▶ [WORK REQUEST]:
Transcribe the stretch of entries below from the line with "R6: 2.4k (GND, W5) -> 2.4k (+3V3, W5)" through the line with "D5: none -> zener 3.3V (A N016, K GND)", exactly and with both ends included; leave out all other lines.

[Opening DATA SHOWN section]

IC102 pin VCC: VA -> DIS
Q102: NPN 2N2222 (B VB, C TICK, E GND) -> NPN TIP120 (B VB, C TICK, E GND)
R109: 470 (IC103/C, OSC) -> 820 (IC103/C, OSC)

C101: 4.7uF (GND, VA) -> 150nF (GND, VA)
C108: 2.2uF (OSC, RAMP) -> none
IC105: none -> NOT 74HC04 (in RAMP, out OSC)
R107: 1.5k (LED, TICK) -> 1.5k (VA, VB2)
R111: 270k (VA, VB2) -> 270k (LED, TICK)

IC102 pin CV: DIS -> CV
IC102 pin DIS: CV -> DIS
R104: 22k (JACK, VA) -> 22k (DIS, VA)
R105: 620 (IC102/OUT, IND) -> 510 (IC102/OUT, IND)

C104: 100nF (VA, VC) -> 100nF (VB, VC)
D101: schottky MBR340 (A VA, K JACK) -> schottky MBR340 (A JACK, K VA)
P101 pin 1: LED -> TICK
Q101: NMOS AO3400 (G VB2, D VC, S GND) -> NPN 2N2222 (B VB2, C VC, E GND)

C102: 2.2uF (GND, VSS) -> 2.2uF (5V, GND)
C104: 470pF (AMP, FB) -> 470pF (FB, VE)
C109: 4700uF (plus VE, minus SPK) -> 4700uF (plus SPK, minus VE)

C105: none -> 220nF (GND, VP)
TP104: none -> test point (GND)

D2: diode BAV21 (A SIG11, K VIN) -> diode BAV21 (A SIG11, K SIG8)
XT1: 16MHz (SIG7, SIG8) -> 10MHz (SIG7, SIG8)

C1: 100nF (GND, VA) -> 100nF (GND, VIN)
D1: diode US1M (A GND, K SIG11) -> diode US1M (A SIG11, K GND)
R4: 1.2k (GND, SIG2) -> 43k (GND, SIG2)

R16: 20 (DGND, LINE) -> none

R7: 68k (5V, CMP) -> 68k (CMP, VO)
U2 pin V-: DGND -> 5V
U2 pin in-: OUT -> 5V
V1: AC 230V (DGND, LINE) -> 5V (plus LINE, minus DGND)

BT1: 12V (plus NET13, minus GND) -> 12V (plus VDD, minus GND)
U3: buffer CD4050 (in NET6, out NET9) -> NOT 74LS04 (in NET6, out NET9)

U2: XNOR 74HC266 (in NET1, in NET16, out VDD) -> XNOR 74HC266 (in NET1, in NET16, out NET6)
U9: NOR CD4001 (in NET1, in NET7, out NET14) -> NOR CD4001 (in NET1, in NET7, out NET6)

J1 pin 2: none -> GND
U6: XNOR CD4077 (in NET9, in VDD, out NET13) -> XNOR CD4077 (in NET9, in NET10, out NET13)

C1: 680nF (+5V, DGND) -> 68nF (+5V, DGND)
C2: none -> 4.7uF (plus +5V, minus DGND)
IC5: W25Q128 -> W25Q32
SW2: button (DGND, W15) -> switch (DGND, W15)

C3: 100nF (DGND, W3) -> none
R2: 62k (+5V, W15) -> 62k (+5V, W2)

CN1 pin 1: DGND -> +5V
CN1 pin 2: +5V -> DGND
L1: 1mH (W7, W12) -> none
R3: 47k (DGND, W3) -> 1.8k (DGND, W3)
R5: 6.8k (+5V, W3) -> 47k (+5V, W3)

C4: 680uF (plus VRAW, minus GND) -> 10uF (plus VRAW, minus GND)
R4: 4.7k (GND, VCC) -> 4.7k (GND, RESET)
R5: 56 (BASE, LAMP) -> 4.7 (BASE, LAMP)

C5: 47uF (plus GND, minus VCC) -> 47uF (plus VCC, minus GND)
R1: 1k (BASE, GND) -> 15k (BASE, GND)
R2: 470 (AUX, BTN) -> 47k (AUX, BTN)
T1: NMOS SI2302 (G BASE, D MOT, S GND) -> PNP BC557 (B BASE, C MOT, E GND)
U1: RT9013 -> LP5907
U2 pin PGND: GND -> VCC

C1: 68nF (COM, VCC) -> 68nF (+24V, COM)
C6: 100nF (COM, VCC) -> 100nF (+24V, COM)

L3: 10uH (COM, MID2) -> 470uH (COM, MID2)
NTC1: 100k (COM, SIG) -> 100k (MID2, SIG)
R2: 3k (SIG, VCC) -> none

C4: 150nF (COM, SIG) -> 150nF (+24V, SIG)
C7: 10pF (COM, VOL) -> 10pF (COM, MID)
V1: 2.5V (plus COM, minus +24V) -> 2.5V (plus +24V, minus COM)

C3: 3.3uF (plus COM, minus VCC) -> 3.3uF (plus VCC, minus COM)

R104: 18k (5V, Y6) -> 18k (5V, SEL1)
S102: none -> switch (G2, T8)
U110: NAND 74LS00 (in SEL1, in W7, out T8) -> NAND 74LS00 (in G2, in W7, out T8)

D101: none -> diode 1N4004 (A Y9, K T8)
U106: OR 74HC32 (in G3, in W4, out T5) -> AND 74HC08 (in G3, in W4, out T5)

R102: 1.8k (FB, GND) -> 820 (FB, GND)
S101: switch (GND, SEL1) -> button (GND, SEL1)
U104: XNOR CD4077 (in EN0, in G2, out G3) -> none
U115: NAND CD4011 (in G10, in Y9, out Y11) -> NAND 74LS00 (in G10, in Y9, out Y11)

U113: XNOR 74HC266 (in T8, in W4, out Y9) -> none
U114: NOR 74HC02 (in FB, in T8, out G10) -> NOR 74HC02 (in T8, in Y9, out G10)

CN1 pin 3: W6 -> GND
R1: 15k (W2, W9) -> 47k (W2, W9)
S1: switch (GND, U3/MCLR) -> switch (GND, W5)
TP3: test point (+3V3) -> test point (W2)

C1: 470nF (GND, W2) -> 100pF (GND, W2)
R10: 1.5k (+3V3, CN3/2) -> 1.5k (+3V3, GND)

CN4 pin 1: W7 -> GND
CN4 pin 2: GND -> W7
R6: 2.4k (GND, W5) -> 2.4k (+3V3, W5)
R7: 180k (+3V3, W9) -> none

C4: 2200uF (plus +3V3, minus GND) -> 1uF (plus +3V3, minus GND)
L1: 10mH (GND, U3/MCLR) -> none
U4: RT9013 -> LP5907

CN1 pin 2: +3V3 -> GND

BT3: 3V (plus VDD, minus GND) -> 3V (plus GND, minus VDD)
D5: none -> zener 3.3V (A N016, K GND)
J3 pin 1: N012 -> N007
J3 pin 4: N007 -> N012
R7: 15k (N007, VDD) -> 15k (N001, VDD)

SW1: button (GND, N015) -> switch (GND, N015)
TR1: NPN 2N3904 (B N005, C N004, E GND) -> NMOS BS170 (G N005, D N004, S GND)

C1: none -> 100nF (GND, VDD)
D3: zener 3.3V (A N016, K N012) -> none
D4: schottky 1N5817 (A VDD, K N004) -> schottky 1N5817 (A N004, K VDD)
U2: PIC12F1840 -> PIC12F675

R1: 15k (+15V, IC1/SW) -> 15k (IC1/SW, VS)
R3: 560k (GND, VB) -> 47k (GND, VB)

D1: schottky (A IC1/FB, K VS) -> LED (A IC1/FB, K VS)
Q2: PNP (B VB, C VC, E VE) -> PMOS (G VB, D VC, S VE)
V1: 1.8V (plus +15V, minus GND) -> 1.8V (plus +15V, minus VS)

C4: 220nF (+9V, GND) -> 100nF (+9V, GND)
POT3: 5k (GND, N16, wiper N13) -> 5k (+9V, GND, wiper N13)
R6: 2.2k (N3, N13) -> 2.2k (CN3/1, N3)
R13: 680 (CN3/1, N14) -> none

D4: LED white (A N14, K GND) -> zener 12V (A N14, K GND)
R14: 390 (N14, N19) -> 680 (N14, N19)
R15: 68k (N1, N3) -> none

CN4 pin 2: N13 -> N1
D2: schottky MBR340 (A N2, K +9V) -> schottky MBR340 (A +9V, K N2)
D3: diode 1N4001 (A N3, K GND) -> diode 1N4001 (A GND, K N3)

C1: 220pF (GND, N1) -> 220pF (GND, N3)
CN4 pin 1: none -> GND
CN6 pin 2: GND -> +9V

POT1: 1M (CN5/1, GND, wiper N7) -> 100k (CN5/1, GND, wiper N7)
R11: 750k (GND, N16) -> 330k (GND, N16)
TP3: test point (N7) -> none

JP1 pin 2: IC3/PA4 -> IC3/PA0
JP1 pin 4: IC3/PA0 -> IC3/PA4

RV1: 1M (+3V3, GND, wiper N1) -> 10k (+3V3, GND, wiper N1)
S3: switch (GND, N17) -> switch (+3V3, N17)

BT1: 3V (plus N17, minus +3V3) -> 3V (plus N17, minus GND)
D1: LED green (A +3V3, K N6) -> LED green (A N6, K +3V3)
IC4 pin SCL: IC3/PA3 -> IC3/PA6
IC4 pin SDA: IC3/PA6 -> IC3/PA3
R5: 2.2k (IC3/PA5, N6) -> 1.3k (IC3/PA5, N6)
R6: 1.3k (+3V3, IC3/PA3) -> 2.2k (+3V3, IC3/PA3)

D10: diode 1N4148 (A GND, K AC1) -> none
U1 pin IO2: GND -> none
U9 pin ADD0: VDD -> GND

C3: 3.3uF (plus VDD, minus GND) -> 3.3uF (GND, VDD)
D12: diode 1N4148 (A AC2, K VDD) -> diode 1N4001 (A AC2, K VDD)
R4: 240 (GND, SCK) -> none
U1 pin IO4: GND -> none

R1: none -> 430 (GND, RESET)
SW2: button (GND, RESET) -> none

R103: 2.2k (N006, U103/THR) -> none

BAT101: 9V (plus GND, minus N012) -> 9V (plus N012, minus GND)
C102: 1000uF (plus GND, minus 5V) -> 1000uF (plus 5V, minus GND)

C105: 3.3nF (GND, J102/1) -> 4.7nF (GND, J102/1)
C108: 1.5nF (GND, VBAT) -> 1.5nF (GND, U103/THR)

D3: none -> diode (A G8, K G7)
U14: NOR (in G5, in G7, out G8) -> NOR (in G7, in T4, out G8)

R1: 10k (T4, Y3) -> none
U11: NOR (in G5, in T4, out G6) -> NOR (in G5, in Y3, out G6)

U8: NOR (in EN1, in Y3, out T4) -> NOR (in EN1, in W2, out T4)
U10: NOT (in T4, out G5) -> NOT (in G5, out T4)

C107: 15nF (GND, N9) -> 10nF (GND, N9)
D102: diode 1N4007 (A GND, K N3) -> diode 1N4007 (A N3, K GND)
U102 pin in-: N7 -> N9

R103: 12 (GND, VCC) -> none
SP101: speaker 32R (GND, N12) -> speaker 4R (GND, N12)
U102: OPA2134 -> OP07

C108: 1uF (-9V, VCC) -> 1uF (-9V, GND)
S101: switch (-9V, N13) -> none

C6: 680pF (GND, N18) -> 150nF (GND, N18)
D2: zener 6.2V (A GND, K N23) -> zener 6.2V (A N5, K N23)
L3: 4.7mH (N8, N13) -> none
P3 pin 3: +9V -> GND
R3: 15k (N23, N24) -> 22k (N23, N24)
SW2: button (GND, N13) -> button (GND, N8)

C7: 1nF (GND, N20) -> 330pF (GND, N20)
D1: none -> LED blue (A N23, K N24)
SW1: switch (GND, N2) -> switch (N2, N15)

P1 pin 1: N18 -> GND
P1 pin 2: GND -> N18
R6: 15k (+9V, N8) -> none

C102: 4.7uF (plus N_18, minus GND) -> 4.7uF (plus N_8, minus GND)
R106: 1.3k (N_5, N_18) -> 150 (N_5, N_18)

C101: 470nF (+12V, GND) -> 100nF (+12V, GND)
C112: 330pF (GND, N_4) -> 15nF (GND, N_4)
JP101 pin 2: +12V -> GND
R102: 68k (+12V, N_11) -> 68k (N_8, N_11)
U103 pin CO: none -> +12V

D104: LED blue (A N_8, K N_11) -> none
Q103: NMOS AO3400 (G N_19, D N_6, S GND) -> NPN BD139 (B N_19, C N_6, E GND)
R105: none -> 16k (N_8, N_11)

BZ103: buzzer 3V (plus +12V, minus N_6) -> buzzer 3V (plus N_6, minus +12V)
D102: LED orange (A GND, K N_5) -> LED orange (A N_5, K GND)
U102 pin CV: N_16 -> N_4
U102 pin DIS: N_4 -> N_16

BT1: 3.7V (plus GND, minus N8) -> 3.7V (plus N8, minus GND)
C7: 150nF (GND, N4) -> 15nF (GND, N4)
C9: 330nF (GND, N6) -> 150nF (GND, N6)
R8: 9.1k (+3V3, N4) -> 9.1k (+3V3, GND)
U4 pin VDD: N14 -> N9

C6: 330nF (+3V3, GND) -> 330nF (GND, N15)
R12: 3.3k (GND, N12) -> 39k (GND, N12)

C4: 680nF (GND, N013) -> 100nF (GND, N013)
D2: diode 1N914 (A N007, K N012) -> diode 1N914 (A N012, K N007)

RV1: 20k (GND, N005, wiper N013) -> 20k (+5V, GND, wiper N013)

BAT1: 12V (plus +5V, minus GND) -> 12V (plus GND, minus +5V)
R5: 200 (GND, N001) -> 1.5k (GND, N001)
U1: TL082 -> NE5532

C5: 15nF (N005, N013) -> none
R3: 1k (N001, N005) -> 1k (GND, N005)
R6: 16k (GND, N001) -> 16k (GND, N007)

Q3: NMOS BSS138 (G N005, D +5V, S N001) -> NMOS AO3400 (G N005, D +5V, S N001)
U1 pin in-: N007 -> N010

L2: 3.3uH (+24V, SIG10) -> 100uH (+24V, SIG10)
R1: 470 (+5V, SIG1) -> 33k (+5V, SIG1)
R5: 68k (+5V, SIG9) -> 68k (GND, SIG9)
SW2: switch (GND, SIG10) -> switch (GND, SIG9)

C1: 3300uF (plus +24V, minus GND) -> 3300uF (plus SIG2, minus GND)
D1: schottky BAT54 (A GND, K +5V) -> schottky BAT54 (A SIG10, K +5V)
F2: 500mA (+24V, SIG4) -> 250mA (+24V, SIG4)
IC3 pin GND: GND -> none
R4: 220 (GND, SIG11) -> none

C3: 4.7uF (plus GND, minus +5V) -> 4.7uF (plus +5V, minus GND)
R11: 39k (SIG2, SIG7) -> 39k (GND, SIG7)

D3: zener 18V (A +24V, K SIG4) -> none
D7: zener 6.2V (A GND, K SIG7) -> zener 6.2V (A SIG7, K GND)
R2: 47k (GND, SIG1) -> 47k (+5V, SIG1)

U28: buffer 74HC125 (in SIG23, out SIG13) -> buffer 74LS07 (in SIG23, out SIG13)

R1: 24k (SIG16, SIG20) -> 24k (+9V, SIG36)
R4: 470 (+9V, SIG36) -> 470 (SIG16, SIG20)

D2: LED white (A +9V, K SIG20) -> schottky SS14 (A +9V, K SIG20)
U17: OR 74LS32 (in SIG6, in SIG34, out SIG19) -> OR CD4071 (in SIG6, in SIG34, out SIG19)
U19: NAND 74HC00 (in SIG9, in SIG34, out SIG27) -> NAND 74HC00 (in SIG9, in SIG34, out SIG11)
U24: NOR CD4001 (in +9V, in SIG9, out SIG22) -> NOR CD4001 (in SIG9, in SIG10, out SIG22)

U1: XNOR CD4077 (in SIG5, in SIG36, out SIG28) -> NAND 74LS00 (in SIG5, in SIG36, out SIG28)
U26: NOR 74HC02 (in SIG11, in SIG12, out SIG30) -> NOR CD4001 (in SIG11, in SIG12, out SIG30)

[Closing DATA SHOWN section]

▶ [RESPONSE BELOW]:
R6: 2.4k (GND, W5) -> 2.4k (+3V3, W5)
R7: 180k (+3V3, W9) -> none

C4: 2200uF (plus +3V3, minus GND) -> 1uF (plus +3V3, minus GND)
L1: 10mH (GND, U3/MCLR) -> none
U4: RT9013 -> LP5907

CN1 pin 2: +3V3 -> GND

BT3: 3V (plus VDD, minus GND) -> 3V (plus GND, minus VDD)
D5: none -> zener 3.3V (A N016, K GND)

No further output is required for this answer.